(Source data)

..........

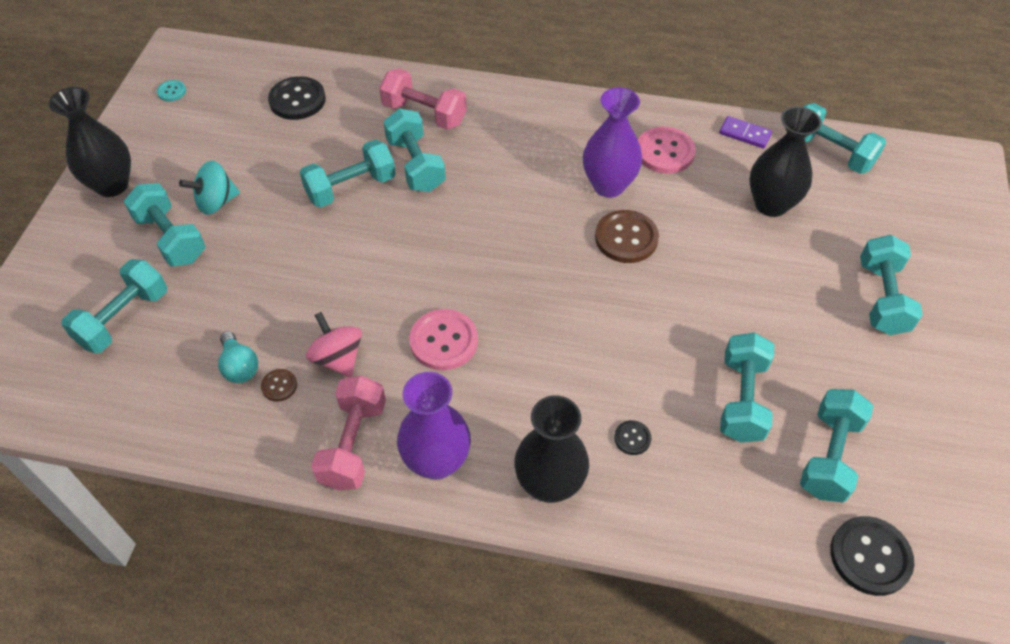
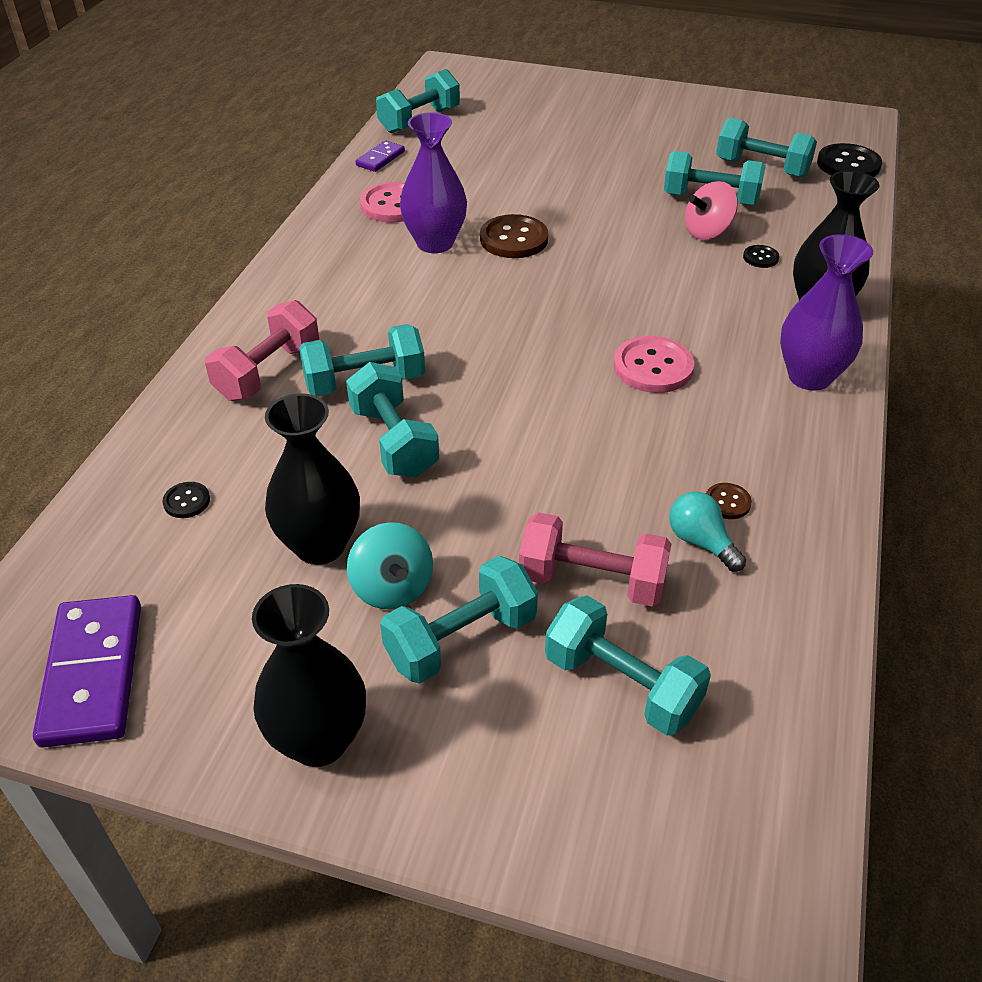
camera: 85 degrees left, 10 degrees down
(172, 91) = (92, 673): turquoise button -> purple domino
(239, 366) = (701, 542): turquoise light bulb -> turquoise light bulb turned 105 degrees counterclockwise
(297, 100) = (187, 501): black button -> black button, size x0.50
(338, 358) = (682, 451): pink spinning top -> pink spinning top (707, 232)
(353, 444) = (800, 437): pink dumbbell -> pink dumbbell (592, 581)
(771, 204) = (480, 157): black vase -> black vase (320, 545)
(882, 298) = (598, 123): turquoise dumbbell -> none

..........

Task statement: The answer must be an exact copy of the lines above, from the start of the records through the line with "(338, 358) = (682, 451): pink", and of nothing else; no pictures belong in it.

Result of the task:
camera: 85 degrees left, 10 degrees down
(172, 91) = (92, 673): turquoise button -> purple domino
(239, 366) = (701, 542): turquoise light bulb -> turquoise light bulb turned 105 degrees counterclockwise
(297, 100) = (187, 501): black button -> black button, size x0.50
(338, 358) = (682, 451): pink spinning top -> pink spinning top (707, 232)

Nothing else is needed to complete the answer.